* **YOUR GOAL**:
Every line in the data below that has the word "from" should be returned.

* **DATA**:
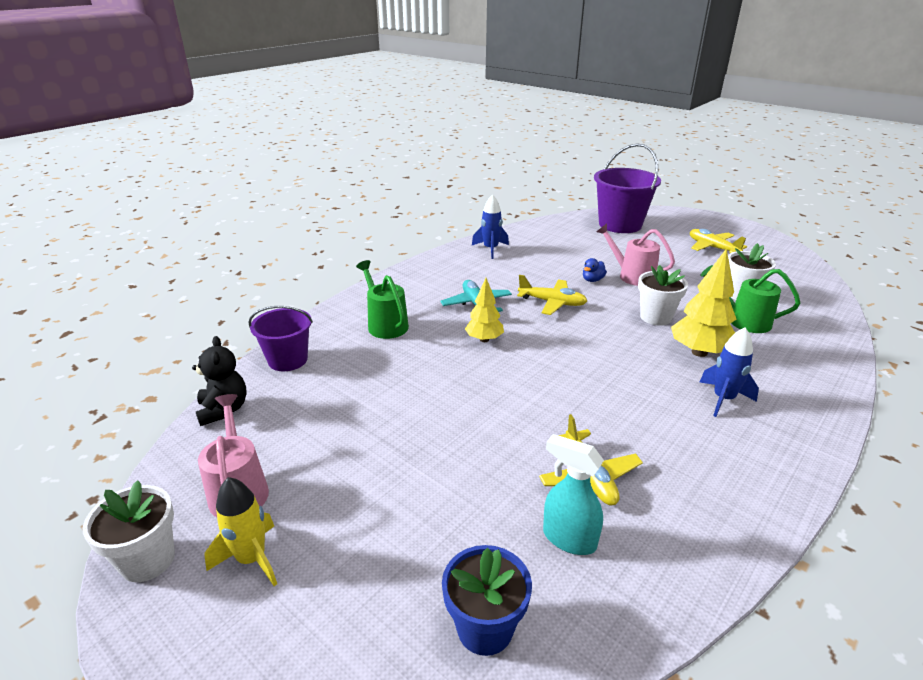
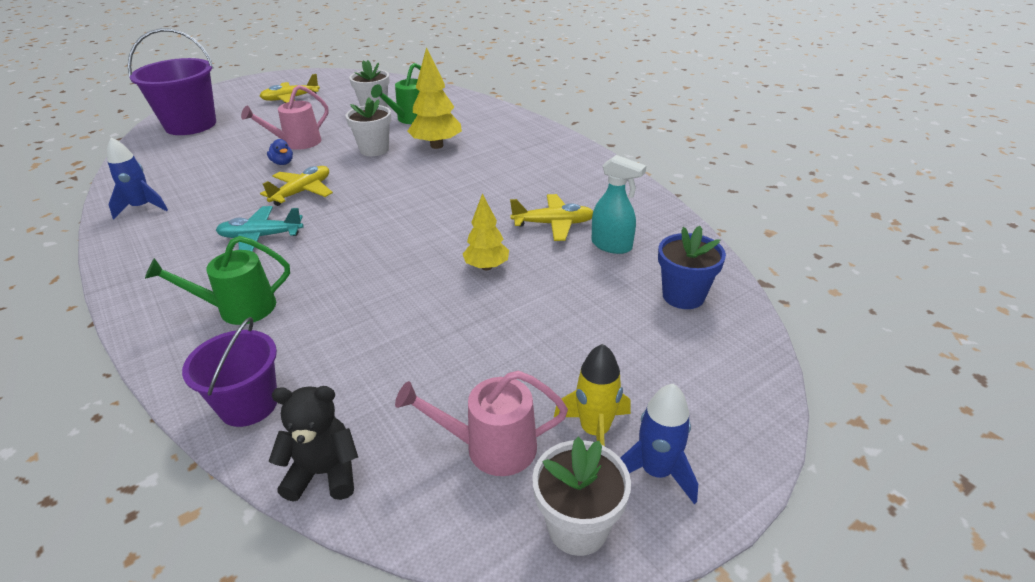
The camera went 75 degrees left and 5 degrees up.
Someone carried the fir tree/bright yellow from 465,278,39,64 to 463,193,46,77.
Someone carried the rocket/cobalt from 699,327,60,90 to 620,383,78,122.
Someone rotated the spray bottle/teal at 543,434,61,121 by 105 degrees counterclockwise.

* **OUTPUT BELOW**:
Someone carried the fir tree/bright yellow from 465,278,39,64 to 463,193,46,77.
Someone carried the rocket/cobalt from 699,327,60,90 to 620,383,78,122.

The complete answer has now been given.